STUDY MATERIAL:
[Start of section]

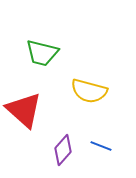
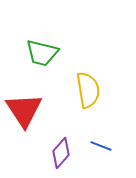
yellow semicircle: moved 1 px left, 1 px up; rotated 114 degrees counterclockwise
red triangle: rotated 15 degrees clockwise
purple diamond: moved 2 px left, 3 px down
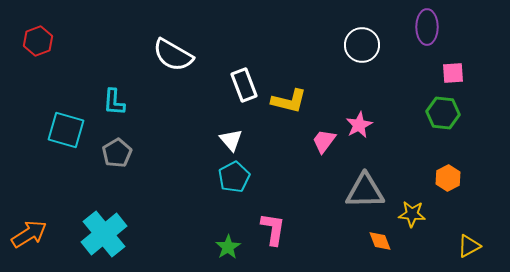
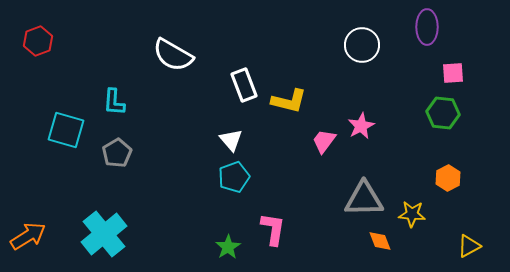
pink star: moved 2 px right, 1 px down
cyan pentagon: rotated 8 degrees clockwise
gray triangle: moved 1 px left, 8 px down
orange arrow: moved 1 px left, 2 px down
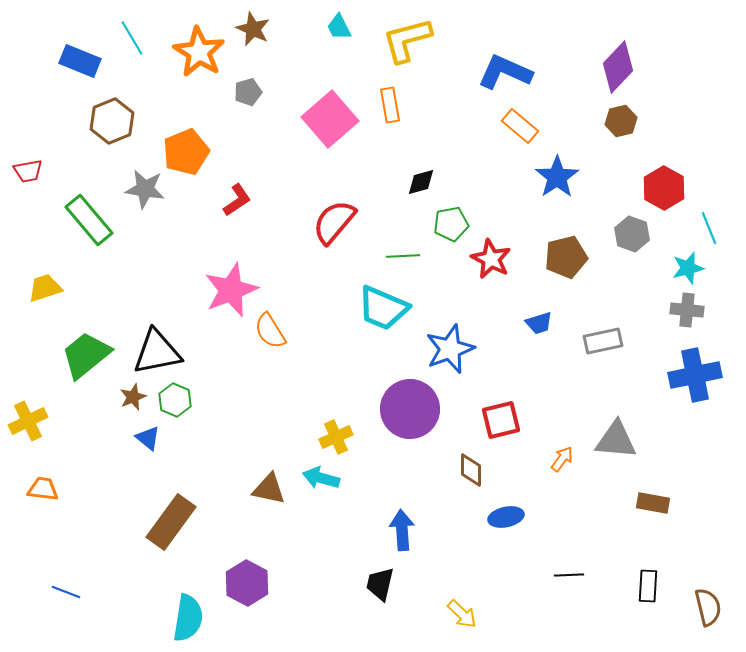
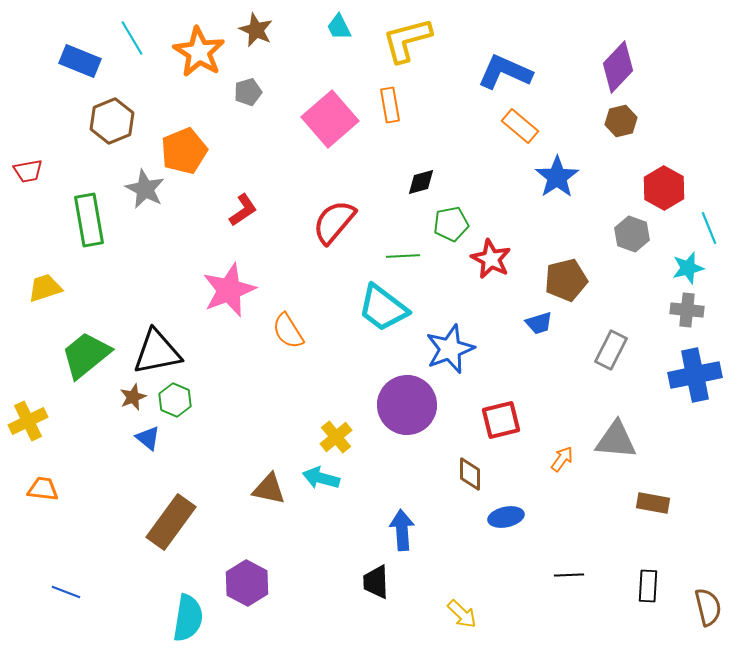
brown star at (253, 29): moved 3 px right, 1 px down
orange pentagon at (186, 152): moved 2 px left, 1 px up
gray star at (145, 189): rotated 18 degrees clockwise
red L-shape at (237, 200): moved 6 px right, 10 px down
green rectangle at (89, 220): rotated 30 degrees clockwise
brown pentagon at (566, 257): moved 23 px down
pink star at (231, 290): moved 2 px left
cyan trapezoid at (383, 308): rotated 14 degrees clockwise
orange semicircle at (270, 331): moved 18 px right
gray rectangle at (603, 341): moved 8 px right, 9 px down; rotated 51 degrees counterclockwise
purple circle at (410, 409): moved 3 px left, 4 px up
yellow cross at (336, 437): rotated 16 degrees counterclockwise
brown diamond at (471, 470): moved 1 px left, 4 px down
black trapezoid at (380, 584): moved 4 px left, 2 px up; rotated 15 degrees counterclockwise
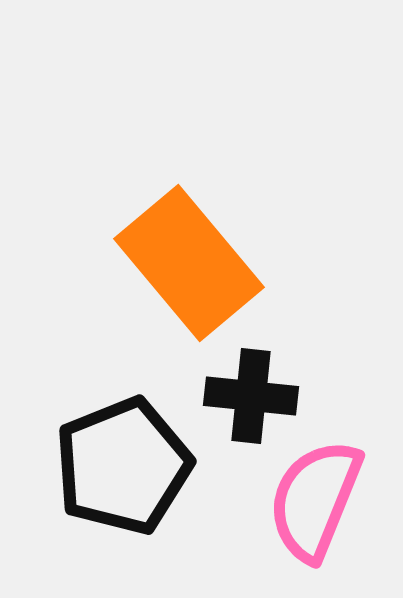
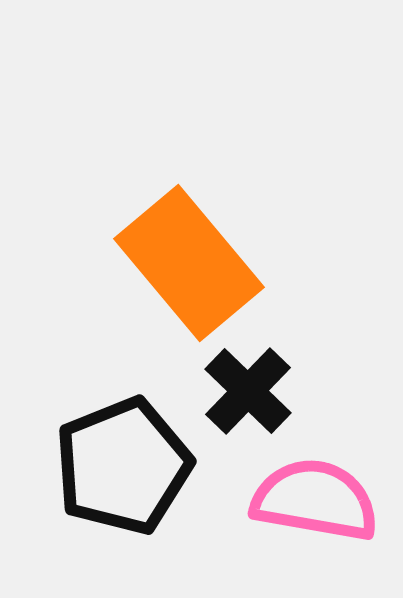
black cross: moved 3 px left, 5 px up; rotated 38 degrees clockwise
pink semicircle: rotated 78 degrees clockwise
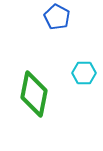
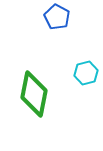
cyan hexagon: moved 2 px right; rotated 15 degrees counterclockwise
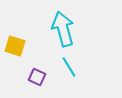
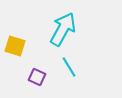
cyan arrow: rotated 44 degrees clockwise
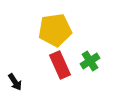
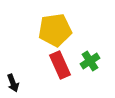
black arrow: moved 2 px left, 1 px down; rotated 12 degrees clockwise
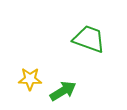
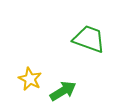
yellow star: rotated 25 degrees clockwise
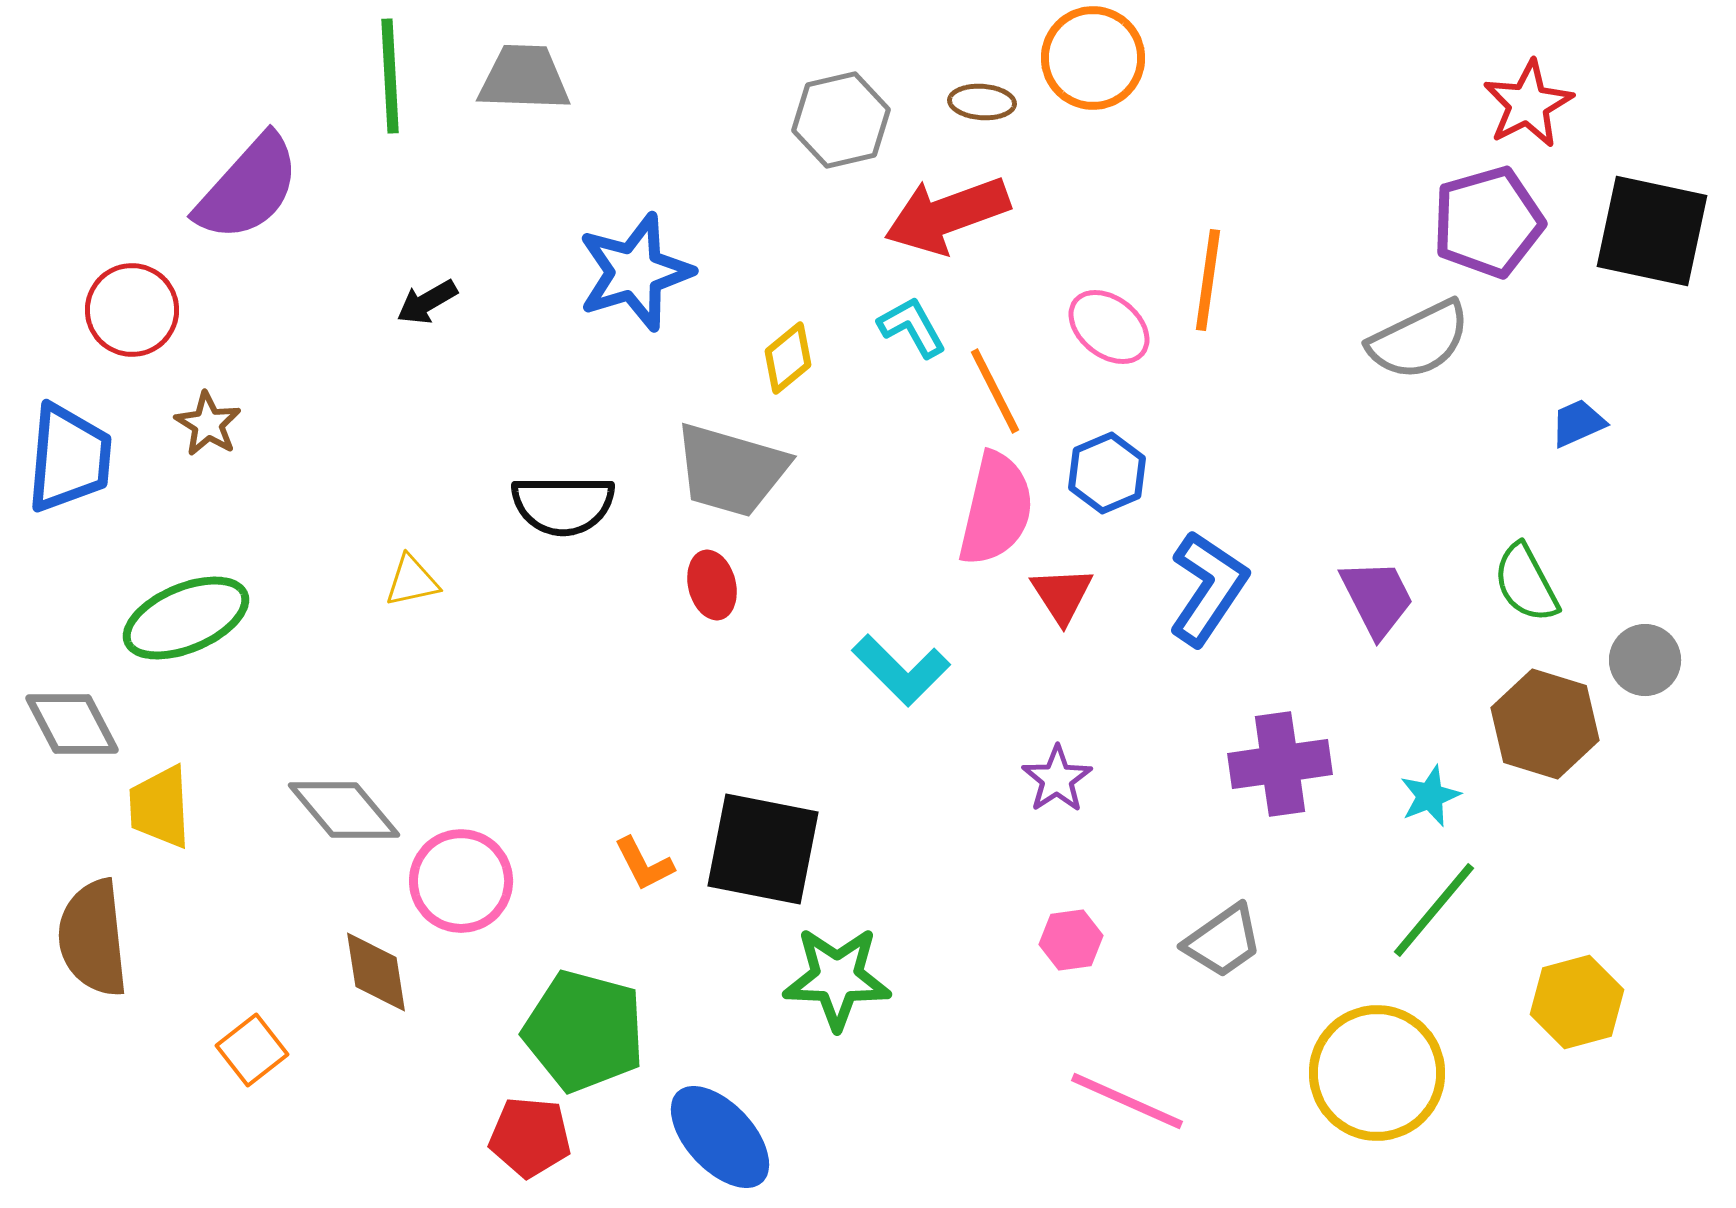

[End of section]

THE PROBLEM:
Give back an exact repeat of the lines from the top of the data through the line that holds "cyan pentagon: rotated 8 degrees clockwise", both included, and omit pictures.

ANSWER TO THIS PROBLEM:
yellow semicircle: moved 1 px left, 1 px up; rotated 114 degrees counterclockwise
red triangle: rotated 15 degrees clockwise
purple diamond: moved 2 px left, 3 px down
pink star: moved 2 px right, 1 px down
cyan pentagon: rotated 8 degrees clockwise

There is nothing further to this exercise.